REQUIRED WORK: Your answer must match, word for word, the lines from the one holding "L2: 6.8uH (IND2, VBUS) -> none" through the final line below, with pictures excluded.

** RECORDED INFORMATION follows **

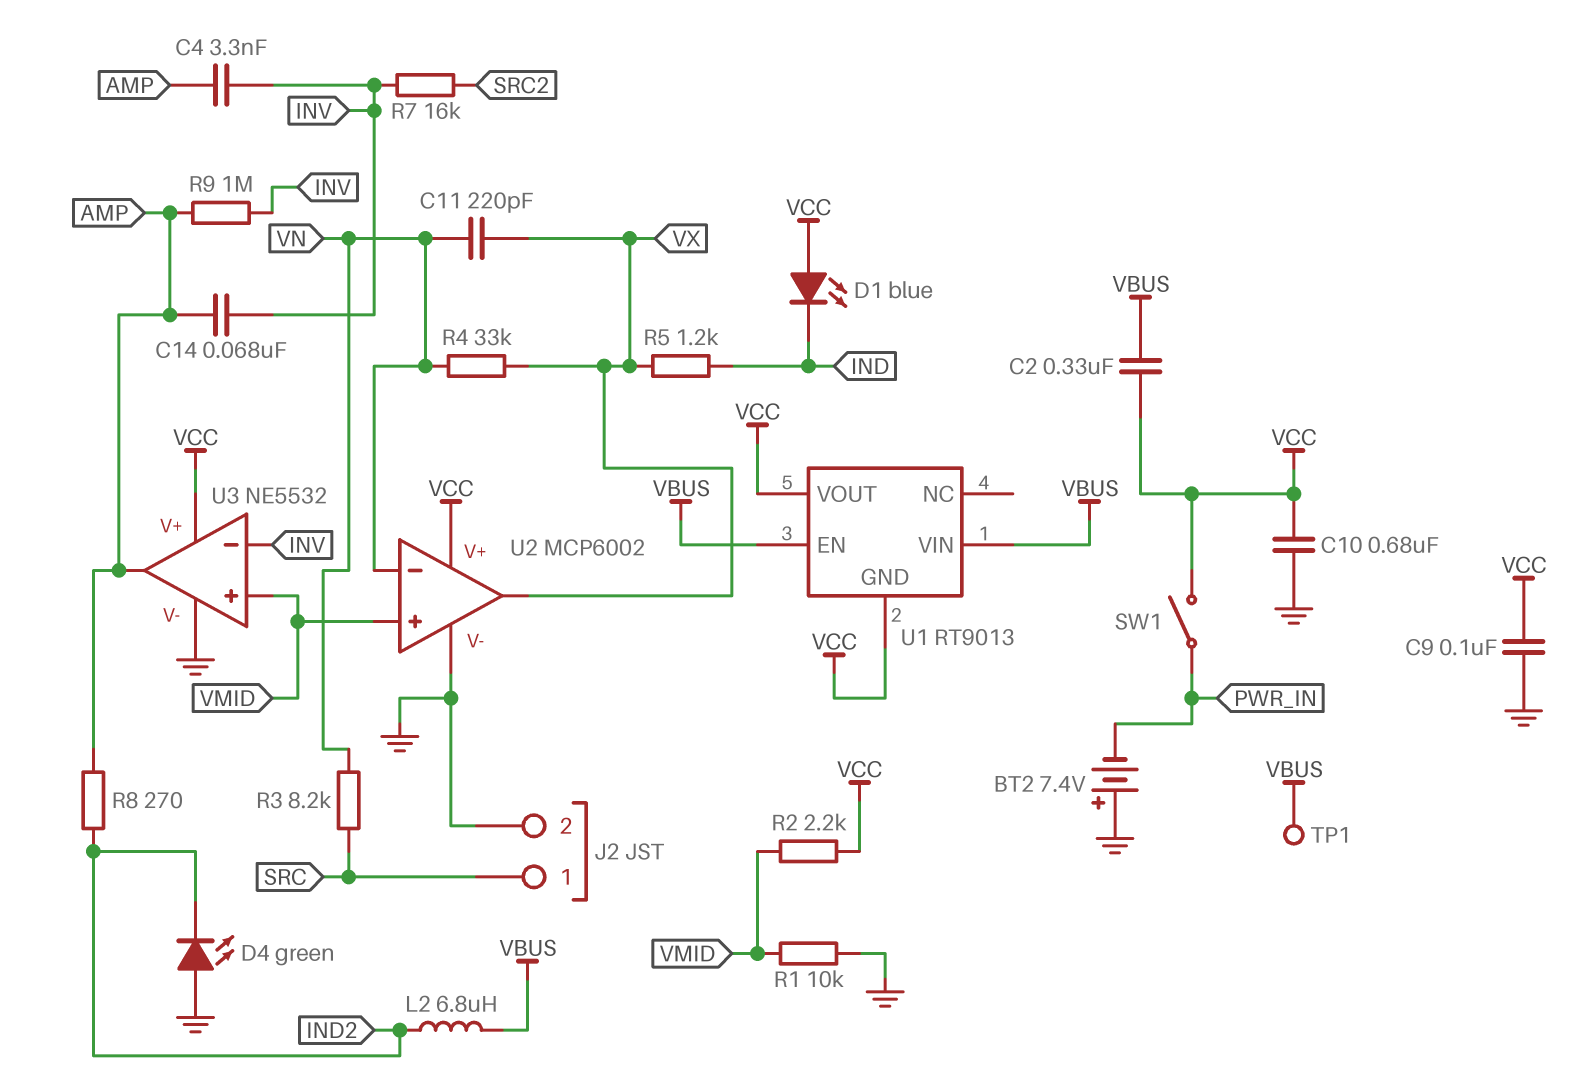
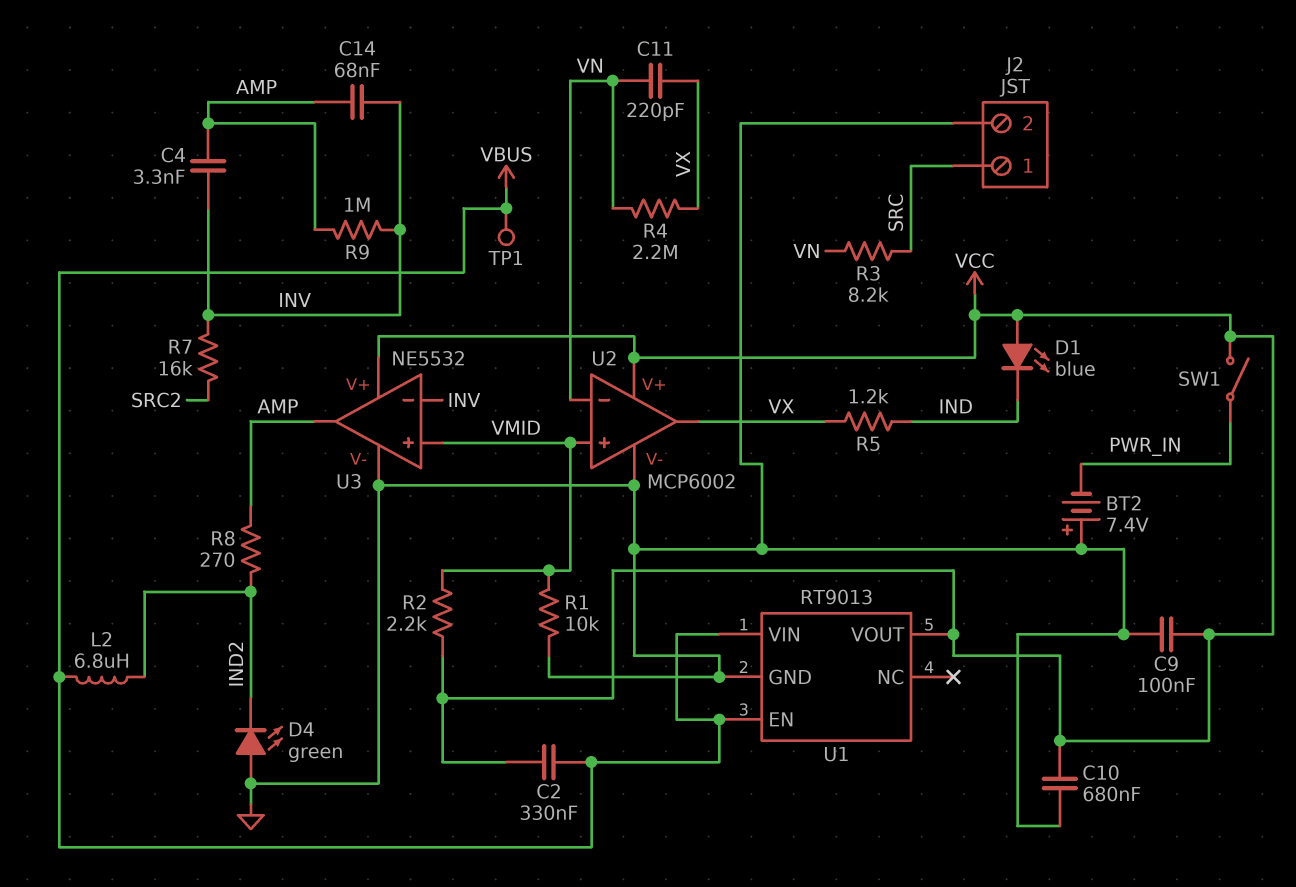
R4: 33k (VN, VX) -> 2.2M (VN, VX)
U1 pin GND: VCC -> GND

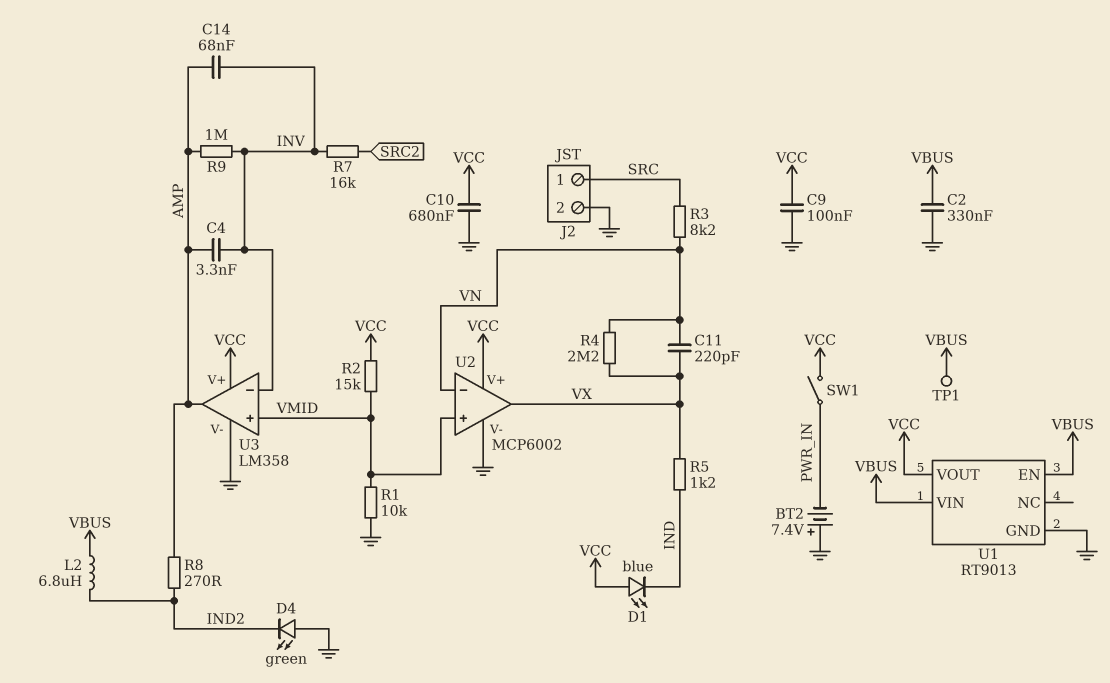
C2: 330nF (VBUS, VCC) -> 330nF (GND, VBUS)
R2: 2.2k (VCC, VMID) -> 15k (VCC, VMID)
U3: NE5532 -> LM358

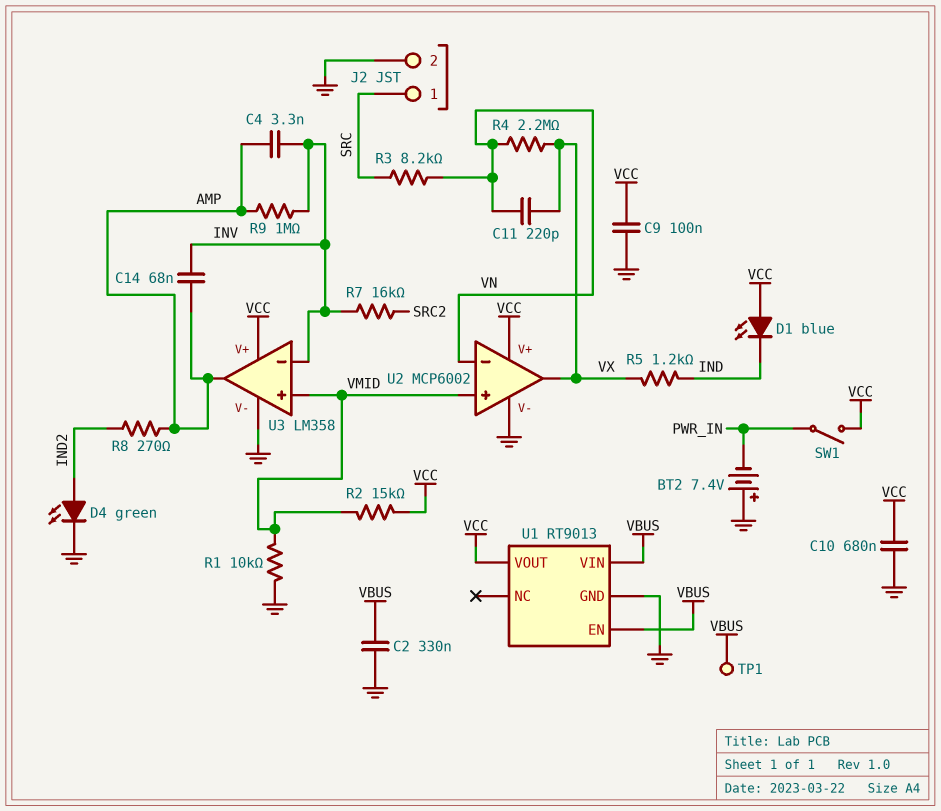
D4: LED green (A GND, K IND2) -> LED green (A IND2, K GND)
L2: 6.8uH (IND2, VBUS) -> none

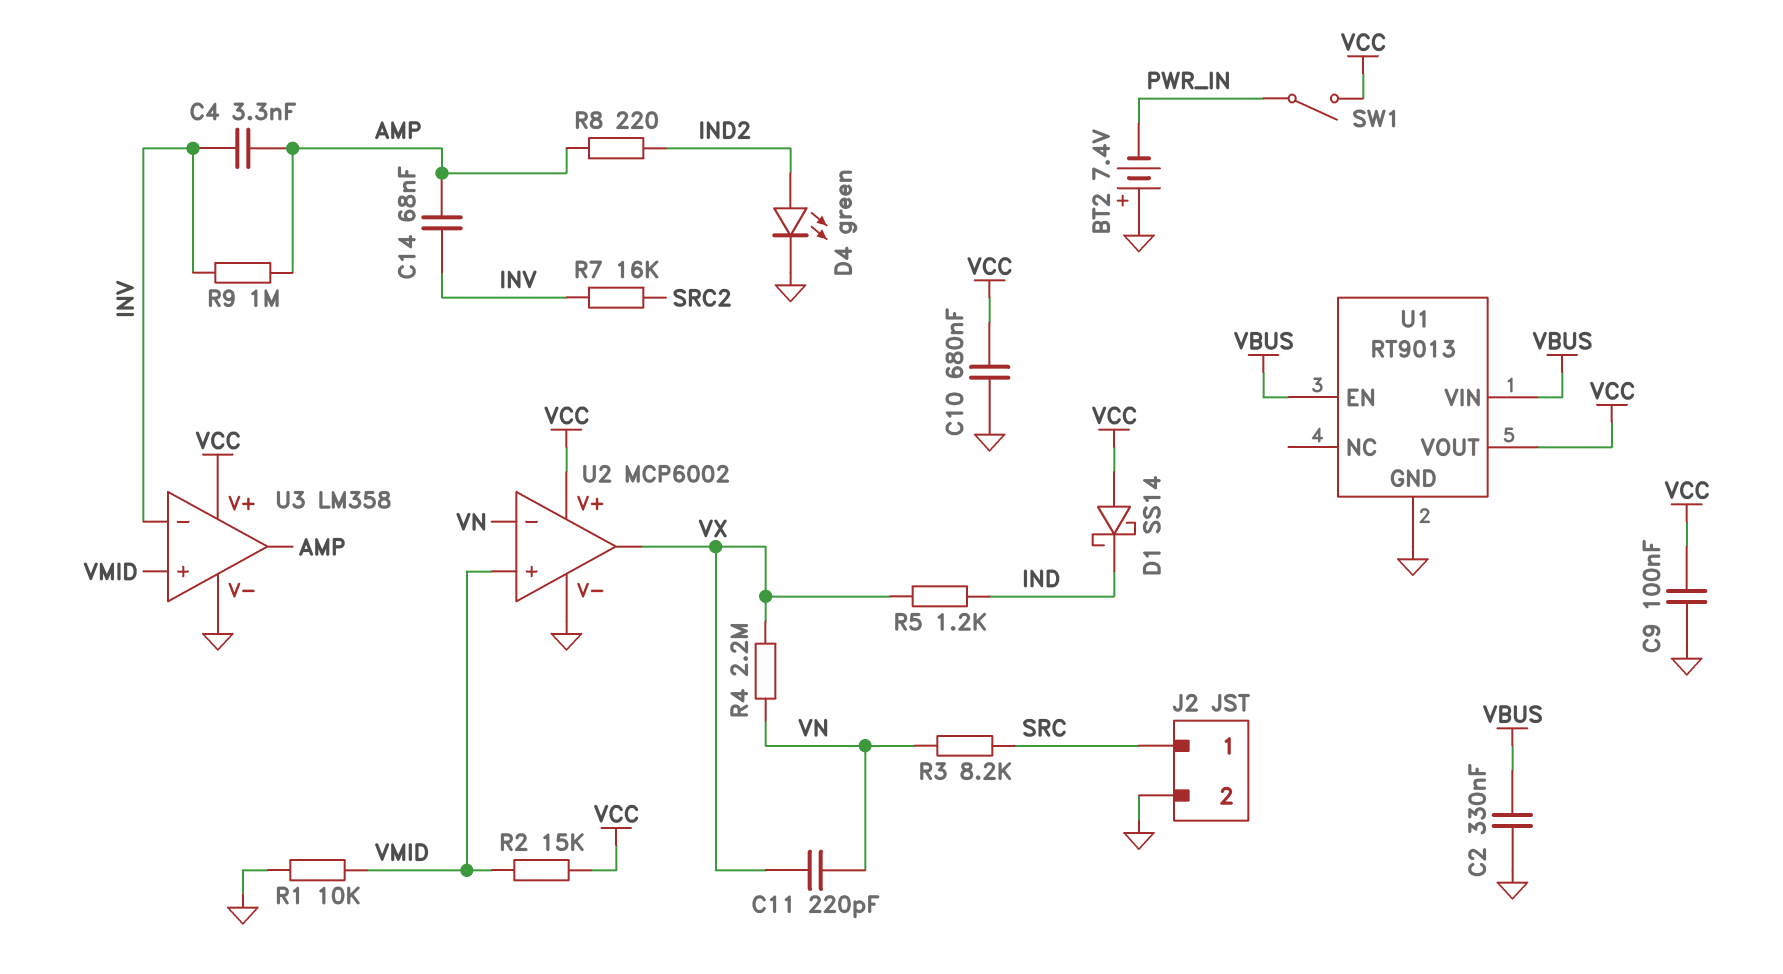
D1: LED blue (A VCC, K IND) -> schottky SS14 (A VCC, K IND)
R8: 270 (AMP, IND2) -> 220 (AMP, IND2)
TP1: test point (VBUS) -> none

** End of RECORDED INFORMATION **

ANSWER SPACE:
L2: 6.8uH (IND2, VBUS) -> none

D1: LED blue (A VCC, K IND) -> schottky SS14 (A VCC, K IND)
R8: 270 (AMP, IND2) -> 220 (AMP, IND2)
TP1: test point (VBUS) -> none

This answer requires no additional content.